Exercise directions: Without any images, write the data out exactly as it appears.

[Scene edit records]
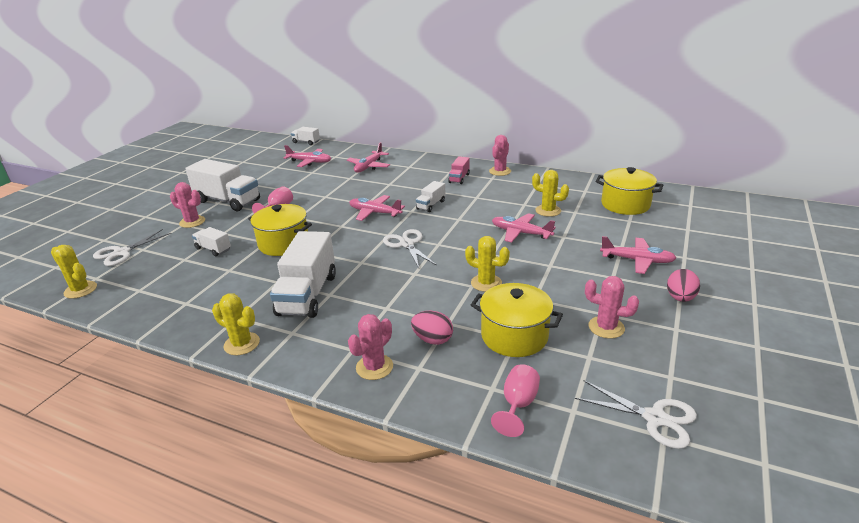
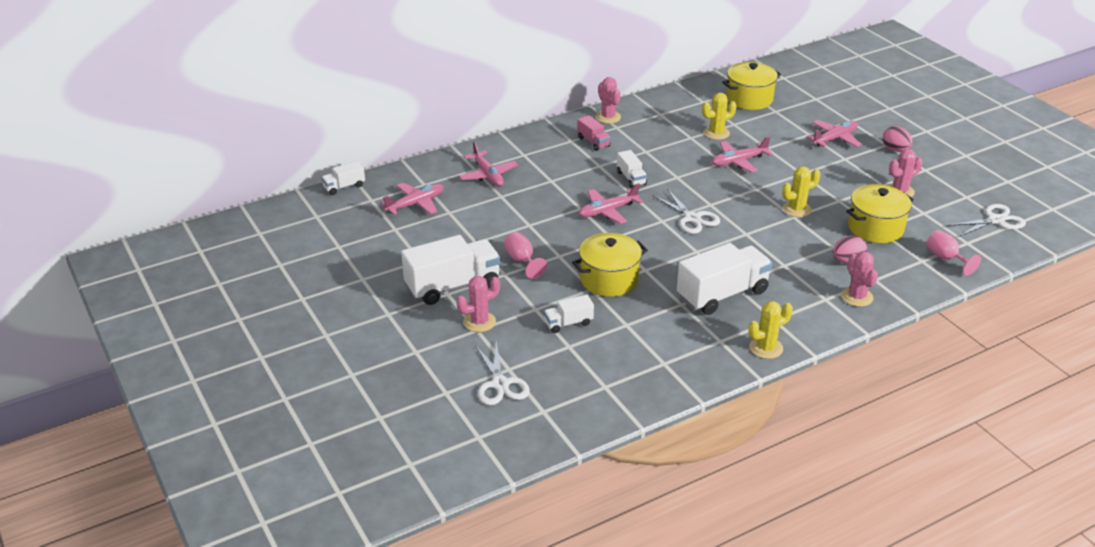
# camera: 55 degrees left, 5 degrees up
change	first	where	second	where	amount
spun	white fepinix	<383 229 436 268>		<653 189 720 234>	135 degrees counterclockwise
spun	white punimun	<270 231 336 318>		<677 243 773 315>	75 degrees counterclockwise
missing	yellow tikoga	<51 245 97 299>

Completed task:
# camera: 55 degrees left, 5 degrees up
change	first	where	second	where	amount
spun	white fepinix	<383 229 436 268>		<653 189 720 234>	135 degrees counterclockwise
spun	white punimun	<270 231 336 318>		<677 243 773 315>	75 degrees counterclockwise
missing	yellow tikoga	<51 245 97 299>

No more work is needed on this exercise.